--- INSTRUCTIONS FOR THE TASK ---
Output nothing except the lines from the one containing "RADIO3 pin MISO: TX -> D1" through the final line of the data, both included, typed exactly, minus the pictures.

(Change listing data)
——

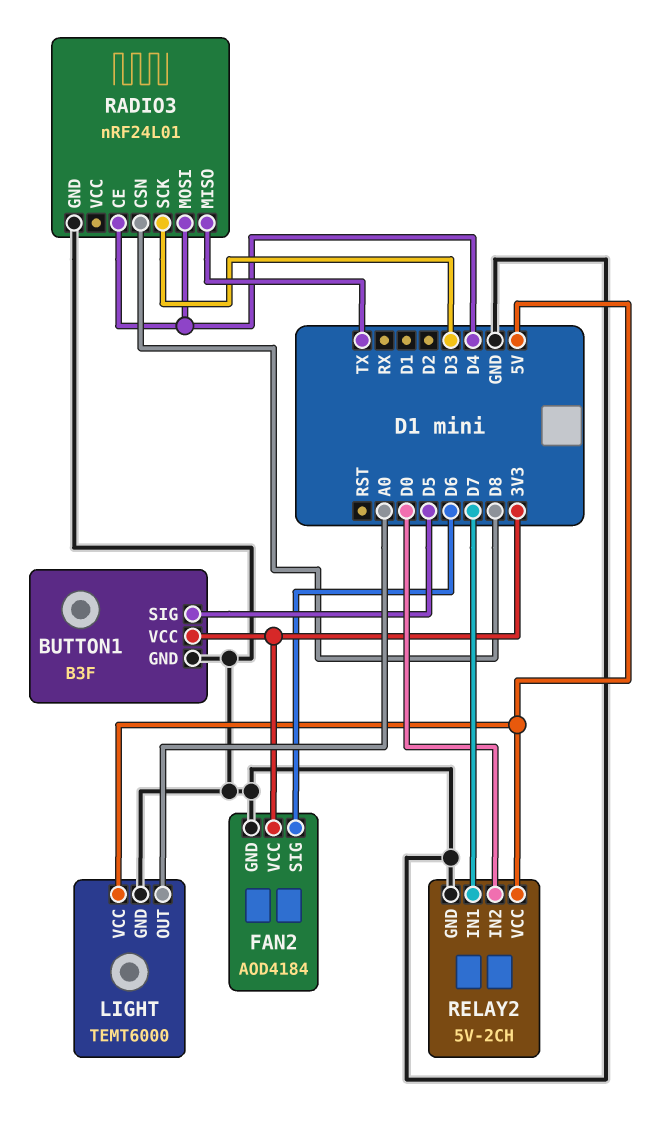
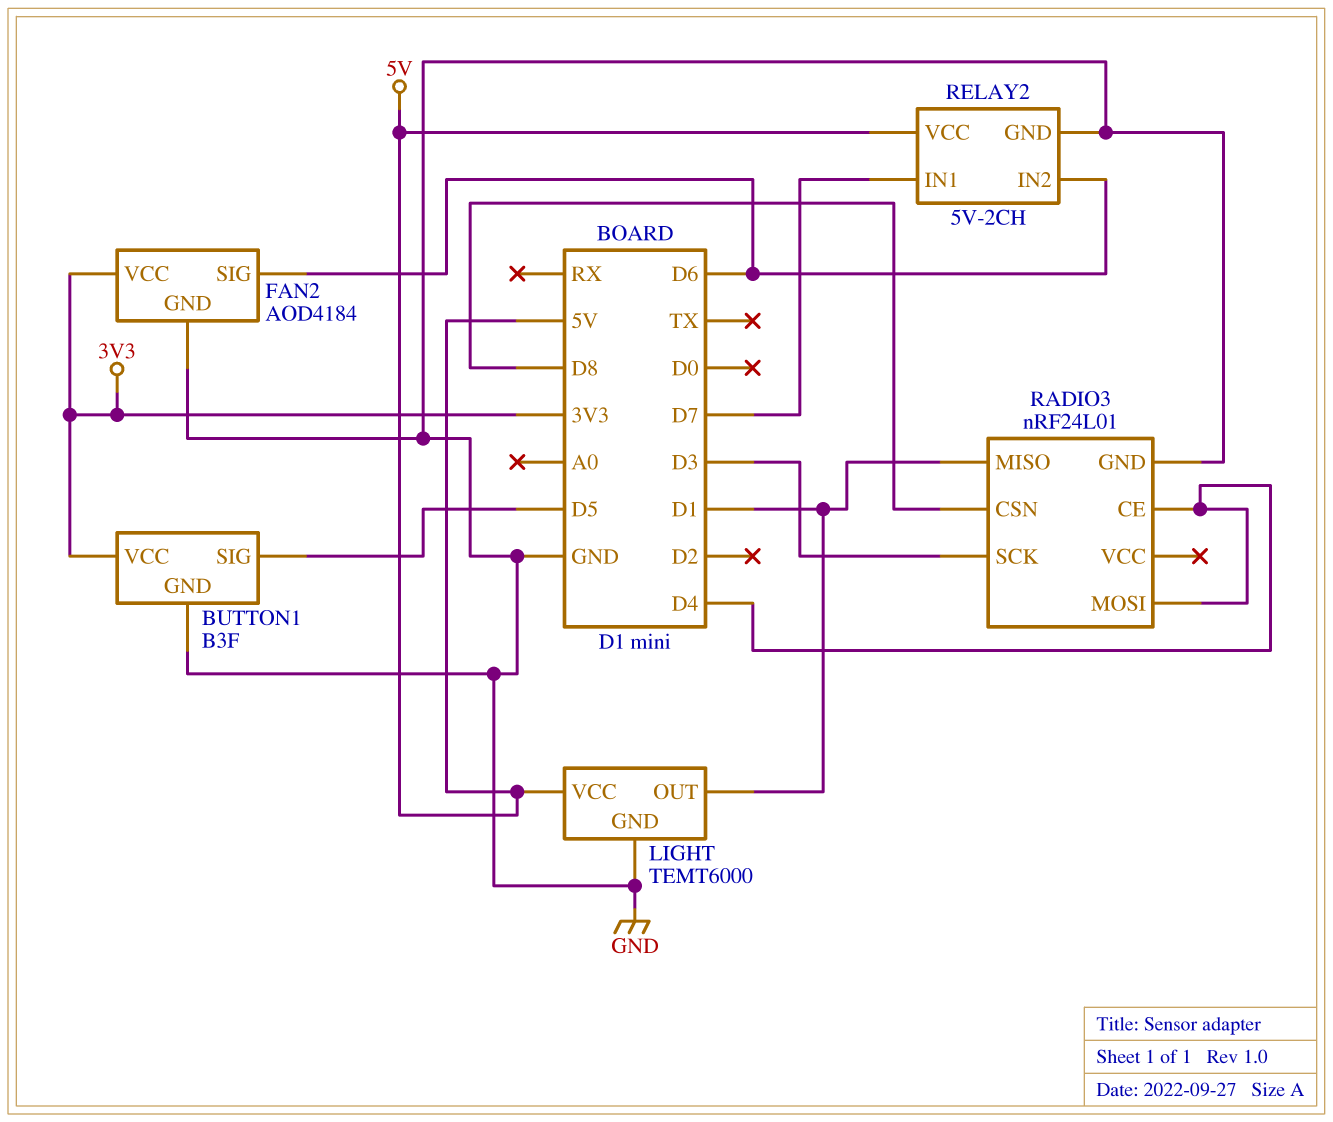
LIGHT pin OUT: A0 -> D1
RADIO3 pin MISO: TX -> D1
RELAY2 pin IN2: D0 -> D6

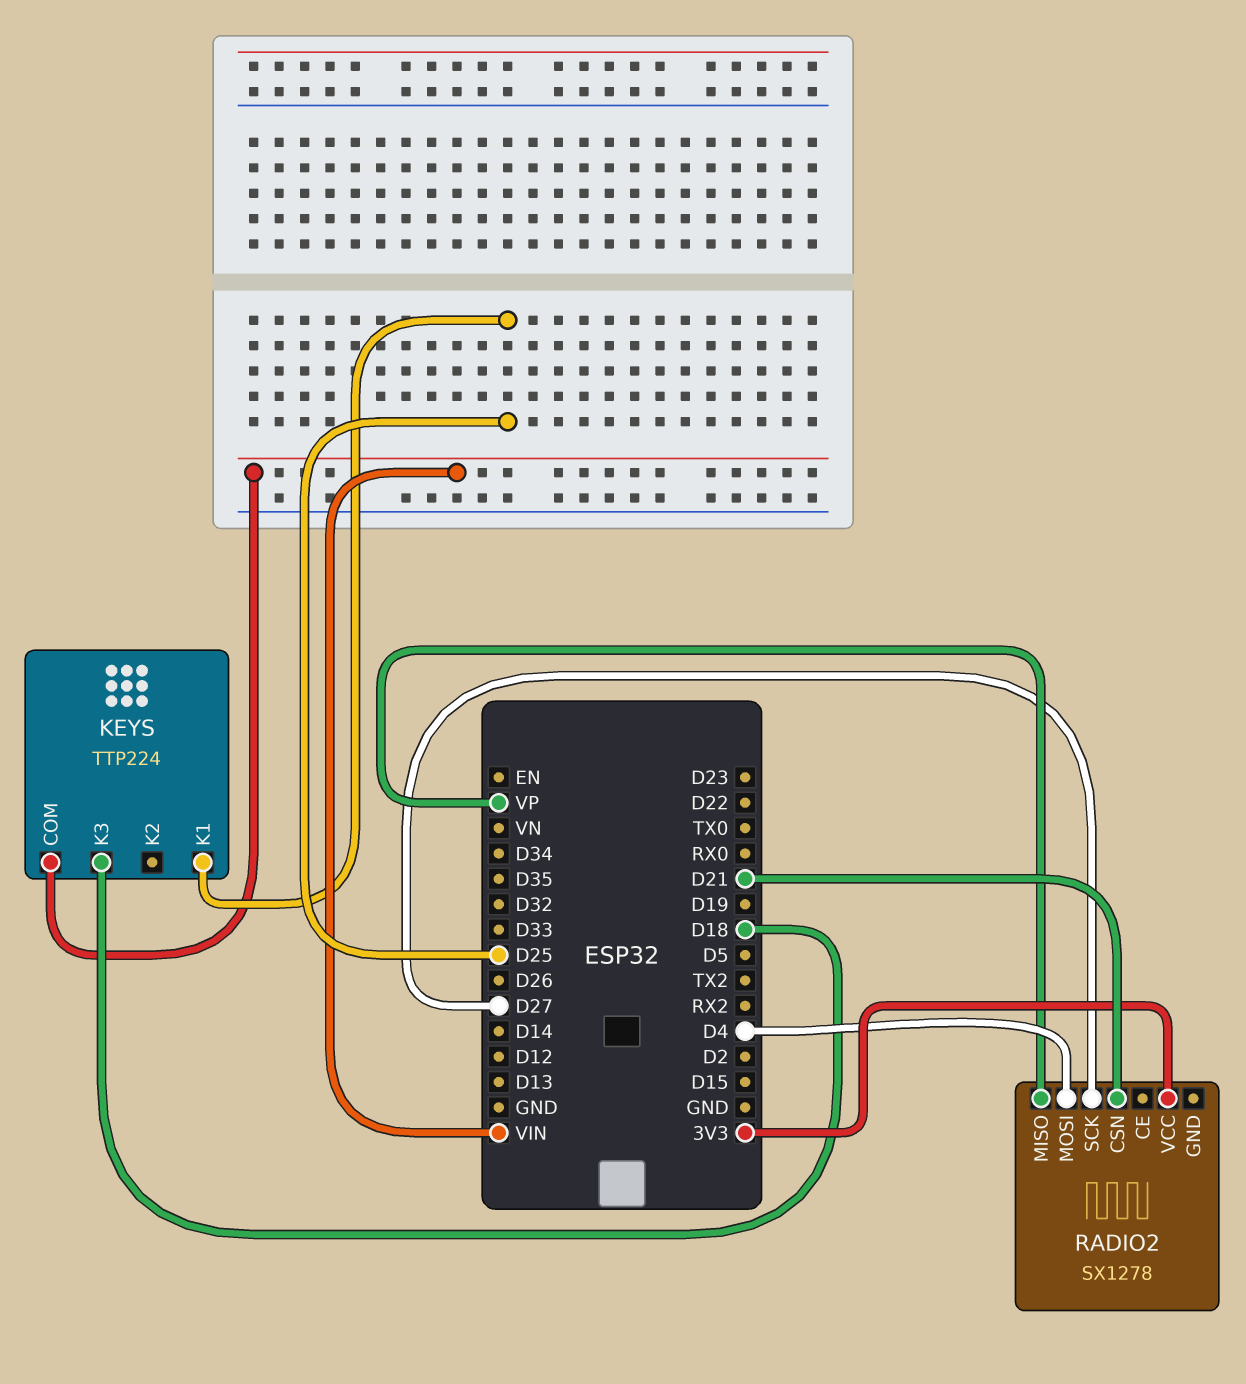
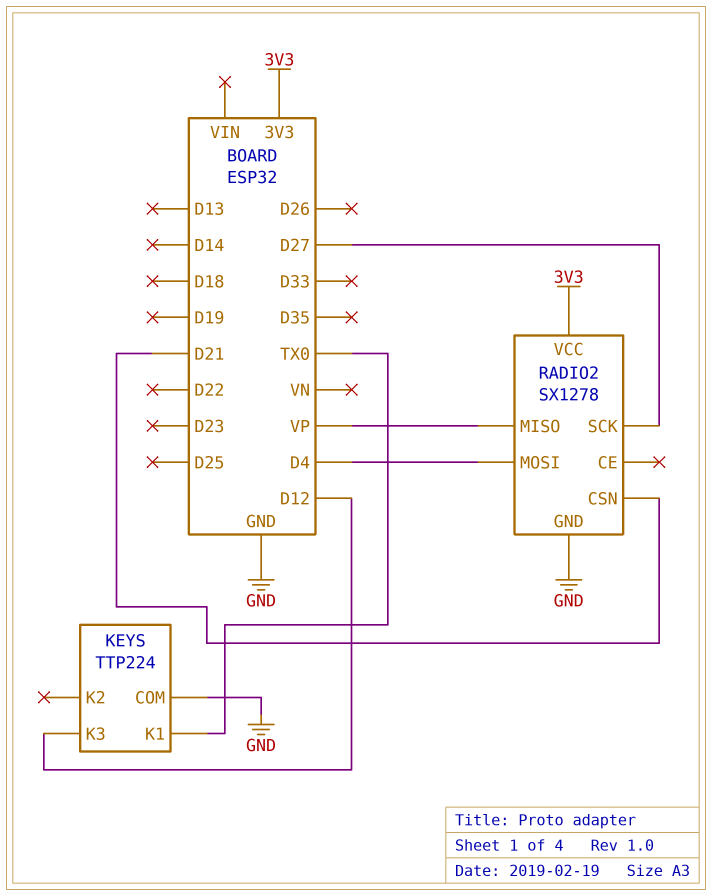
KEYS pin COM: VIN -> GND
KEYS pin K1: D25 -> TX0
KEYS pin K3: D18 -> D12
RADIO2 pin GND: none -> GND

——

--- RESULT FOR THIS TASK ---
RADIO3 pin MISO: TX -> D1
RELAY2 pin IN2: D0 -> D6

KEYS pin COM: VIN -> GND
KEYS pin K1: D25 -> TX0
KEYS pin K3: D18 -> D12
RADIO2 pin GND: none -> GND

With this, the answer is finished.